*** Block opens ***

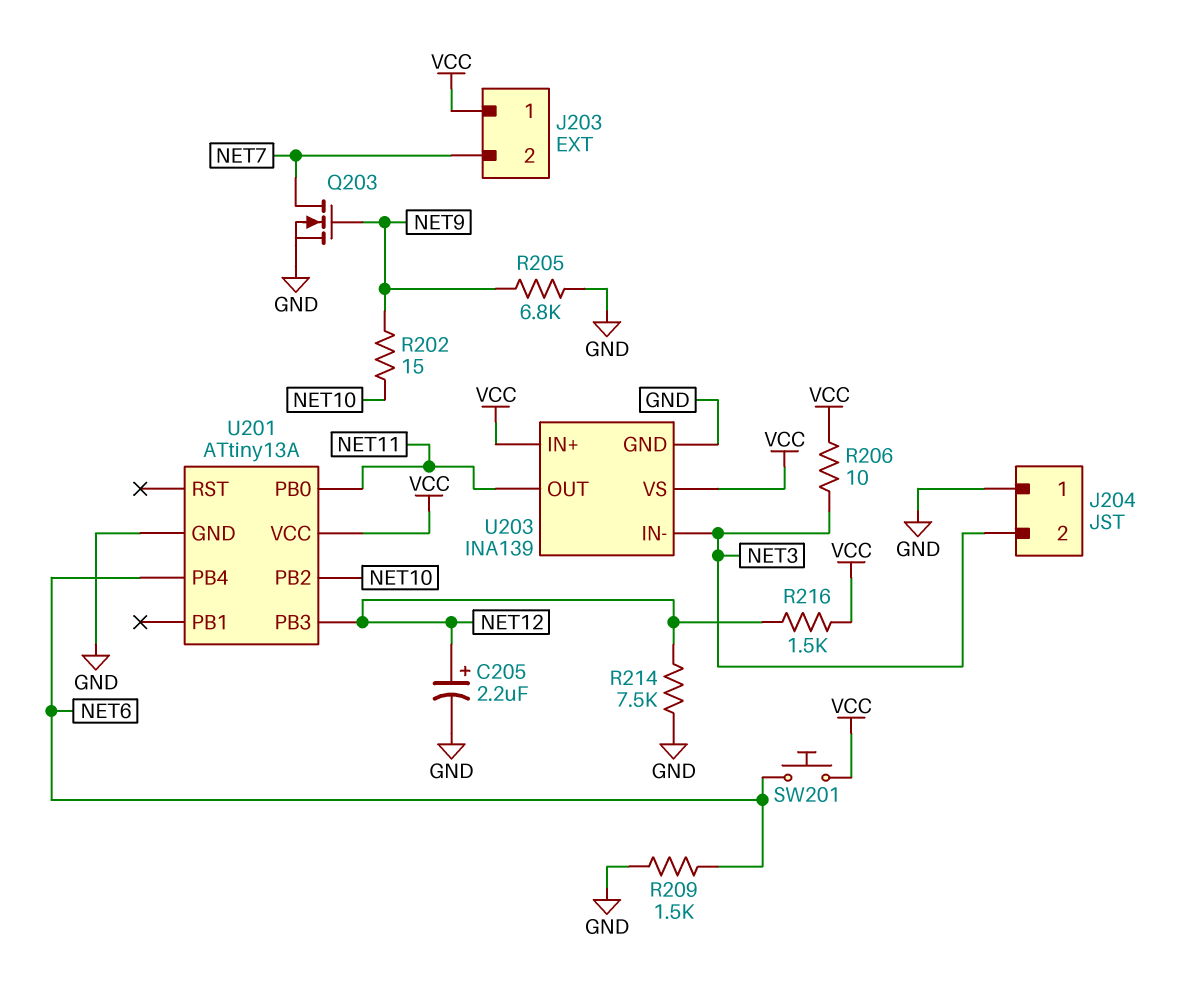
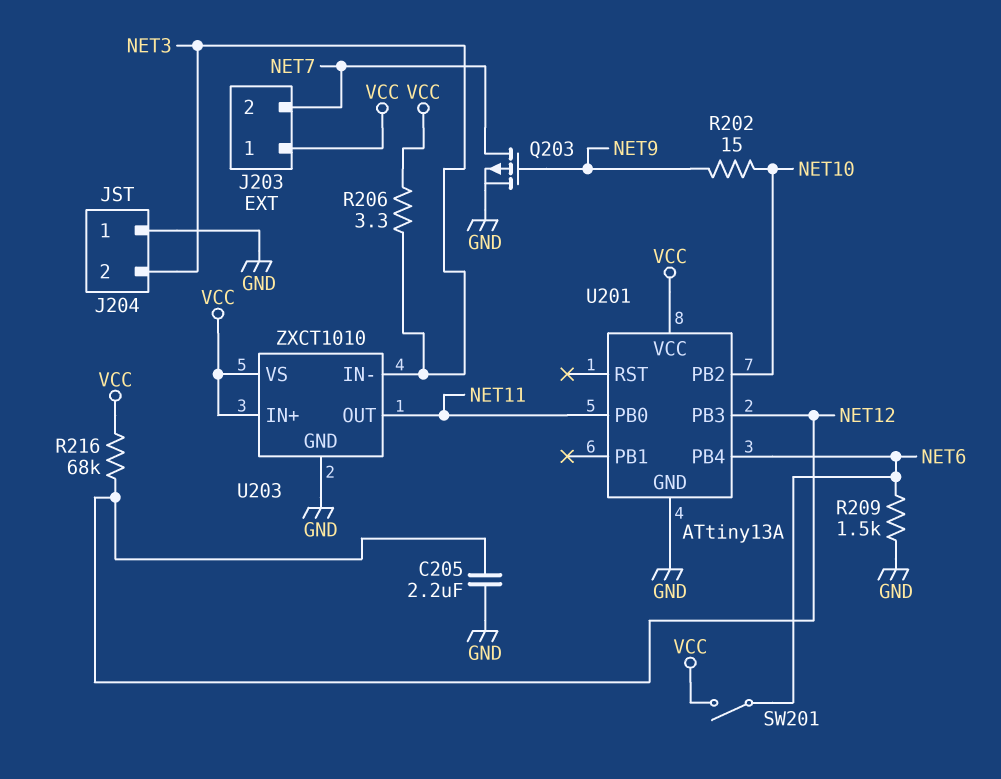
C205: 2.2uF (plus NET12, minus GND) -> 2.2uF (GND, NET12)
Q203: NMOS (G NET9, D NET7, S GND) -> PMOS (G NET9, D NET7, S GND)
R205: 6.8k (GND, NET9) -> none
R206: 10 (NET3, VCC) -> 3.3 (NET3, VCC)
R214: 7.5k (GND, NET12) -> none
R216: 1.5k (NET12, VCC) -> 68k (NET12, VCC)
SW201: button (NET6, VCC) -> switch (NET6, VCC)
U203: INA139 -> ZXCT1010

*** Block closes ***

## WHAT TO WORK ON
The records above need to be restated word for word, with the pictures left out.

## ANSWER FOR THIS EXERCISE
C205: 2.2uF (plus NET12, minus GND) -> 2.2uF (GND, NET12)
Q203: NMOS (G NET9, D NET7, S GND) -> PMOS (G NET9, D NET7, S GND)
R205: 6.8k (GND, NET9) -> none
R206: 10 (NET3, VCC) -> 3.3 (NET3, VCC)
R214: 7.5k (GND, NET12) -> none
R216: 1.5k (NET12, VCC) -> 68k (NET12, VCC)
SW201: button (NET6, VCC) -> switch (NET6, VCC)
U203: INA139 -> ZXCT1010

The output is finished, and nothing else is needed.